# Task to carry out
Exactly and only the lines from the line holding "orange shoe: 0 -> 2" to the end of the records should be reproduced. Leave pictures out.

# Study material
*** Block opens ***

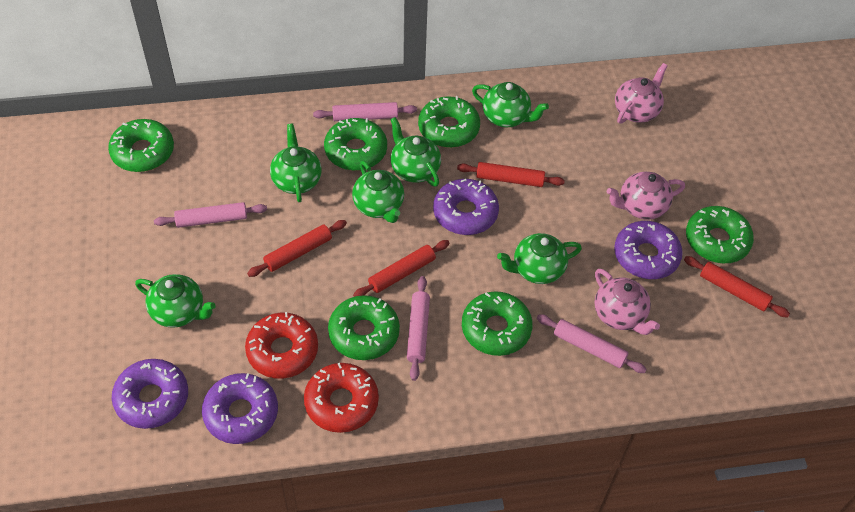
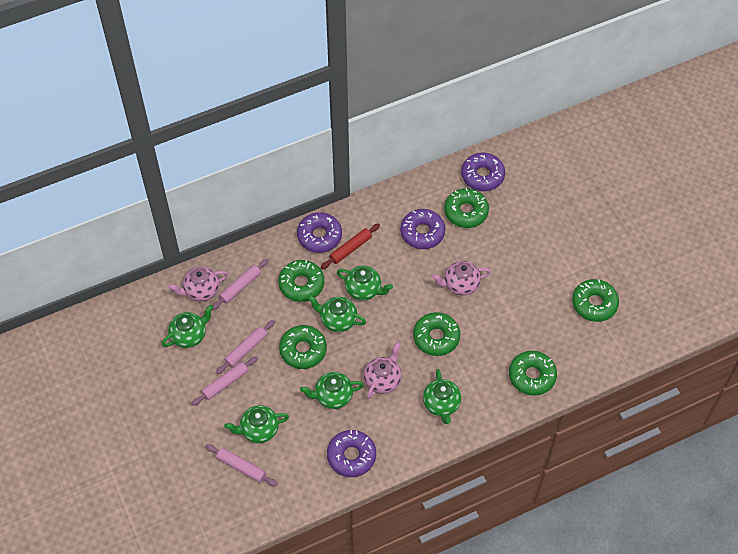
red donut: 2 -> 0
red rolling pin: 4 -> 1

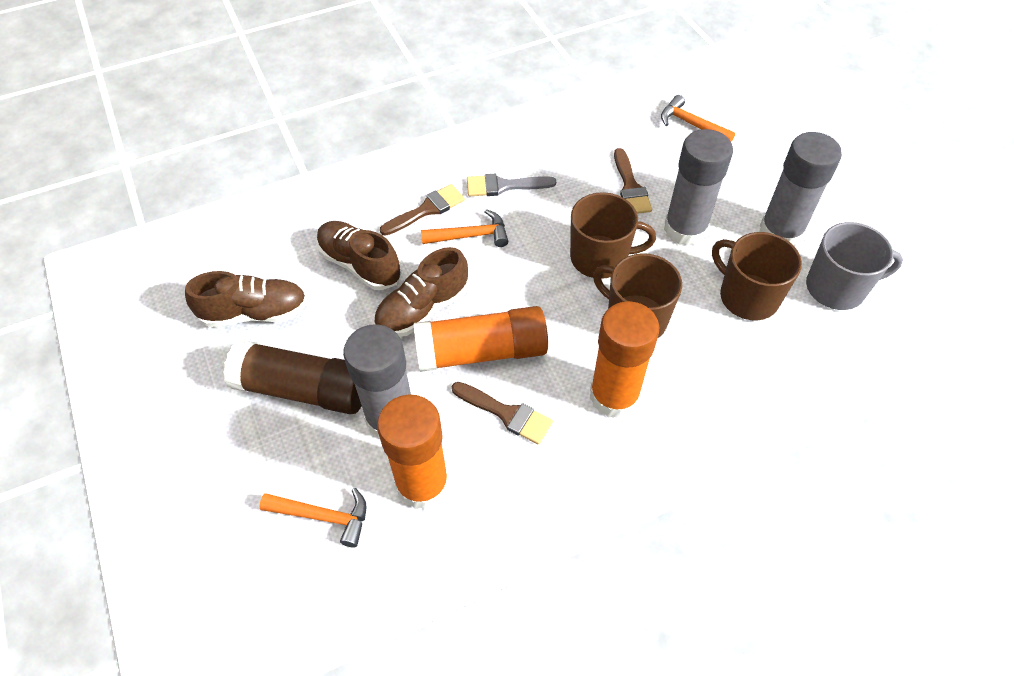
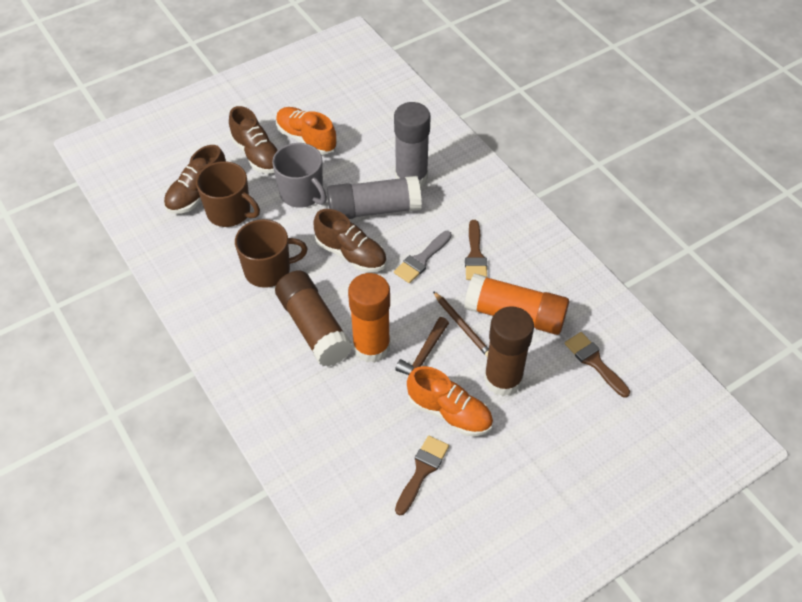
brown glue stick: 1 -> 2
brown hammer: 0 -> 1
brown mug: 3 -> 2
brown pencil: 0 -> 1
grey glue stick: 3 -> 2
orange glue stick: 3 -> 2
orange hammer: 3 -> 0
orange shoe: 0 -> 2

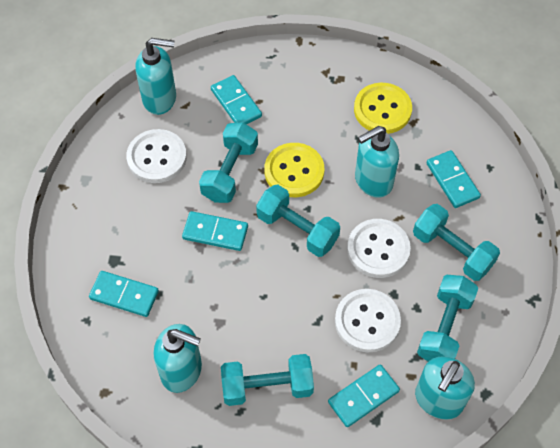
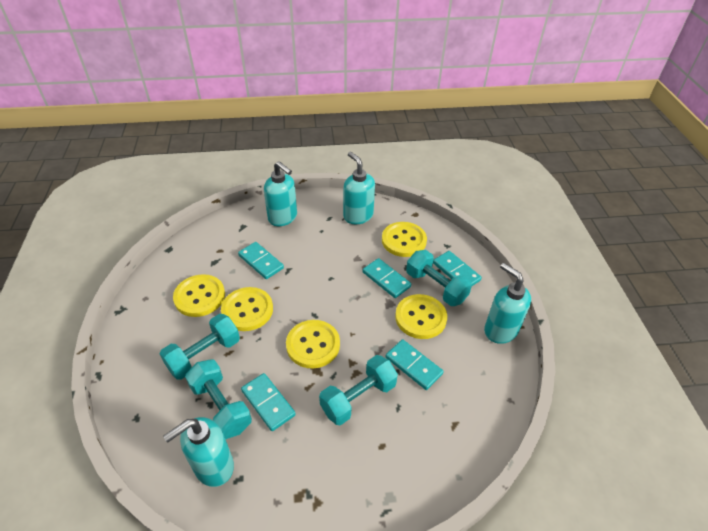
turquoise dumbbell: 5 -> 4
white button: 3 -> 0
yellow button: 2 -> 5

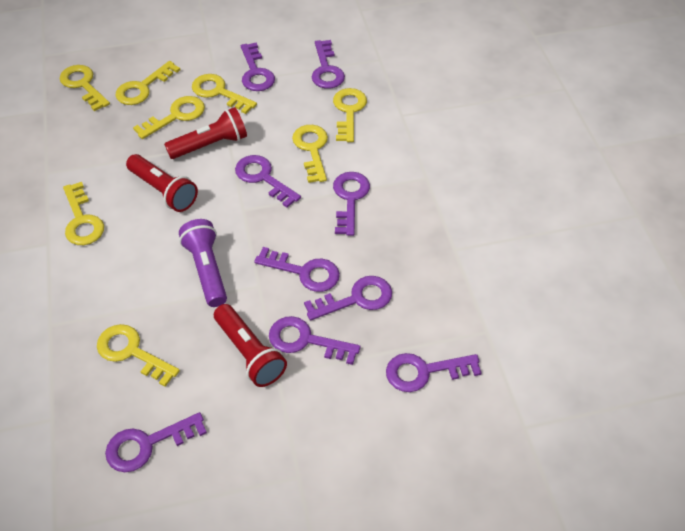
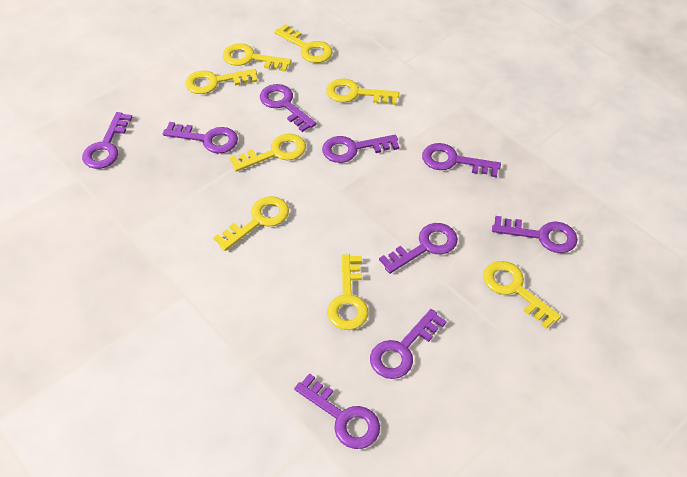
purple flashlight: 1 -> 0
red flashlight: 3 -> 0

*** Block closes ***

# Result of this exercise
orange shoe: 0 -> 2

turquoise dumbbell: 5 -> 4
white button: 3 -> 0
yellow button: 2 -> 5

purple flashlight: 1 -> 0
red flashlight: 3 -> 0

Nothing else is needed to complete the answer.